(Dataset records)

──────

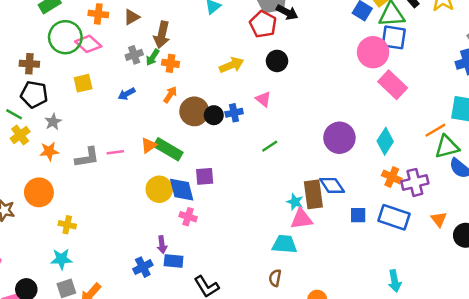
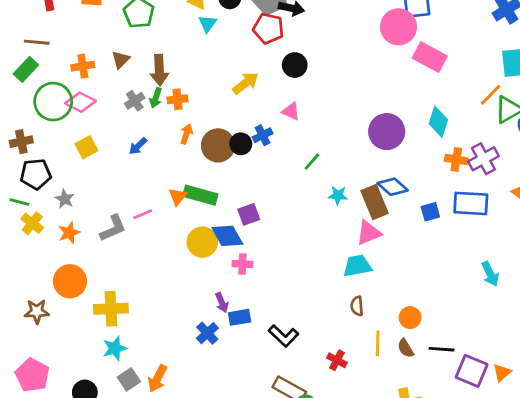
cyan star: (295, 202) -> (338, 195), moved
yellow cross: (67, 225) -> (111, 309), size x1.6

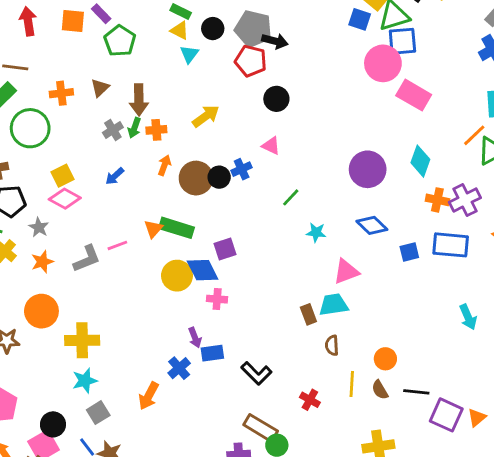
yellow arrow: (246, 83) -> (206, 116), moved
pink diamond: (80, 102) -> (65, 199), moved
brown rectangle: (375, 202) -> (308, 314), moved, size x0.6
orange arrow: (157, 378) -> (149, 396), moved

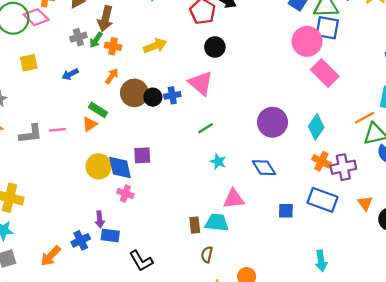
pink triangle: (271, 146) -> (201, 83), size x1.6
pink diamond: (65, 199) -> (36, 17), moved
green rectangle: (176, 228) -> (98, 110), moved, size x0.7
blue square: (409, 252) -> (286, 211), moved

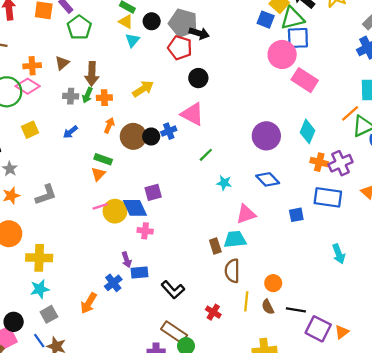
gray cross: (78, 37) -> (71, 96), turned 32
pink line: (58, 130) -> (100, 206), moved
brown semicircle: (207, 255) -> (232, 271), size x1.5

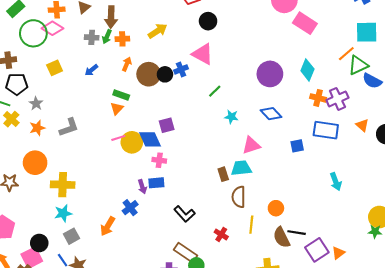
blue rectangle: (140, 272) -> (156, 183), moved
brown semicircle: (268, 307) -> (282, 237), moved, size x1.5
purple square: (318, 329) -> (317, 250), turned 30

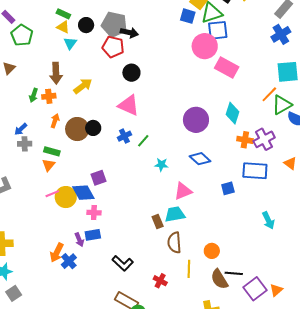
brown arrow: (111, 17) -> (56, 73), moved
gray cross: (92, 37) -> (25, 144), moved
blue cross: (181, 69) -> (124, 136), moved
orange arrow: (108, 226) -> (57, 253), moved

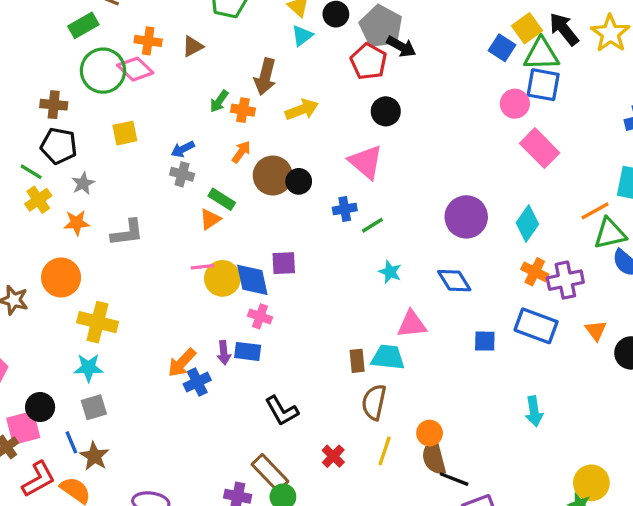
pink circle: (205, 46) -> (515, 104), size x0.7
brown semicircle: (219, 279) -> (434, 457), moved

──────

→ Instructions for the task
Using the records above, report each line with the string "blue".

→ Written answer
blue square: (409, 252) -> (286, 211), moved
blue rectangle: (140, 272) -> (156, 183), moved
blue cross: (181, 69) -> (124, 136), moved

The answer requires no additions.